-- Entries supplied follows --

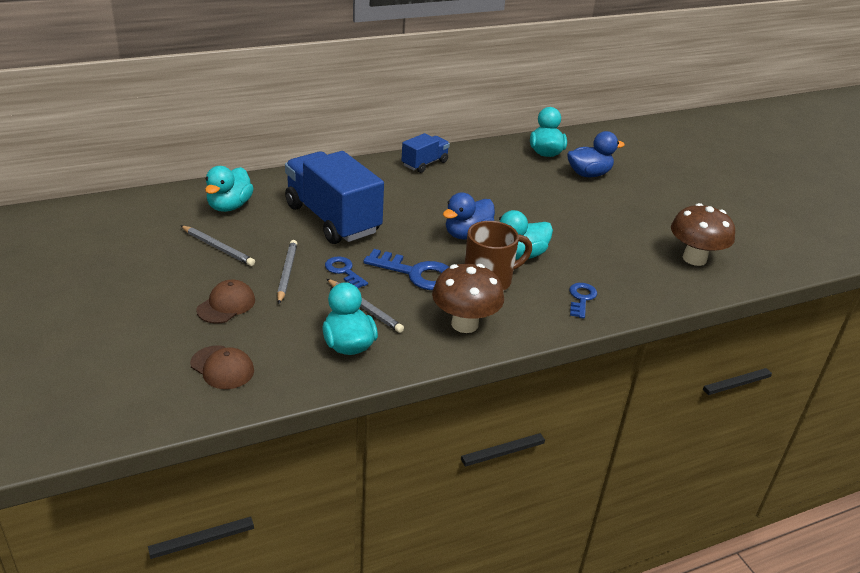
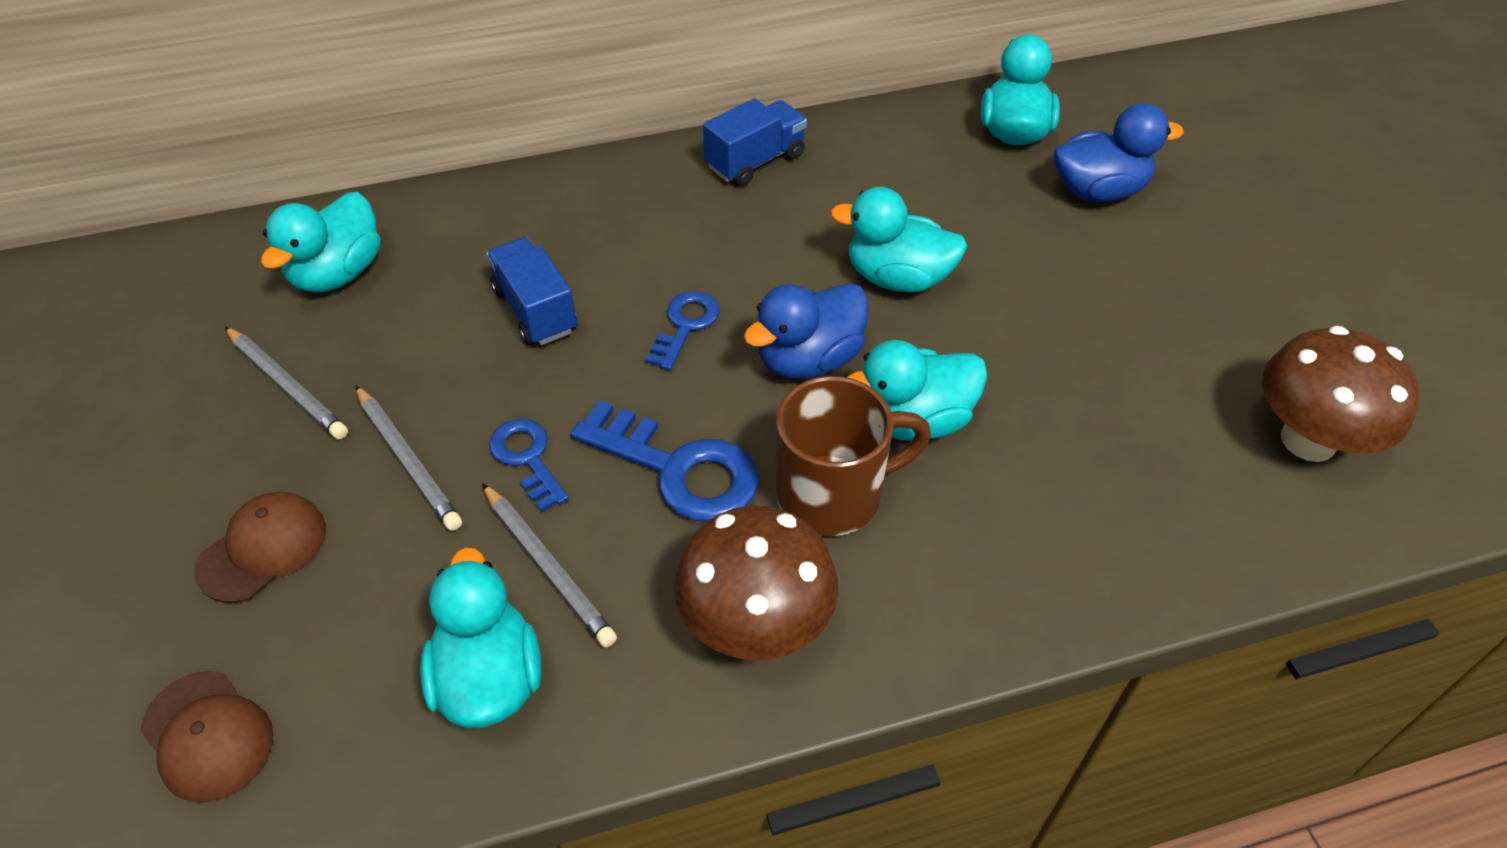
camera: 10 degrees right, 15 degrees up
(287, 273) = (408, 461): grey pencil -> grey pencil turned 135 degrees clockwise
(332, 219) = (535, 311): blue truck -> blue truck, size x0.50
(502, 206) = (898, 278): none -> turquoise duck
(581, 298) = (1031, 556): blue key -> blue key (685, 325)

-- Entries supplied concluded --
-- Entries supplied follows --

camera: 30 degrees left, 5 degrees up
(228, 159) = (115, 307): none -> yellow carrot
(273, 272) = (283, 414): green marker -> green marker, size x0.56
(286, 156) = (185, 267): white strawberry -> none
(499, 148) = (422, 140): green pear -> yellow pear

-- Entries supplied concluded --

### Exercise brief
Among the lines above, please find those with "camera" and copy them.

### Result of the task
camera: 10 degrees right, 15 degrees up
camera: 30 degrees left, 5 degrees up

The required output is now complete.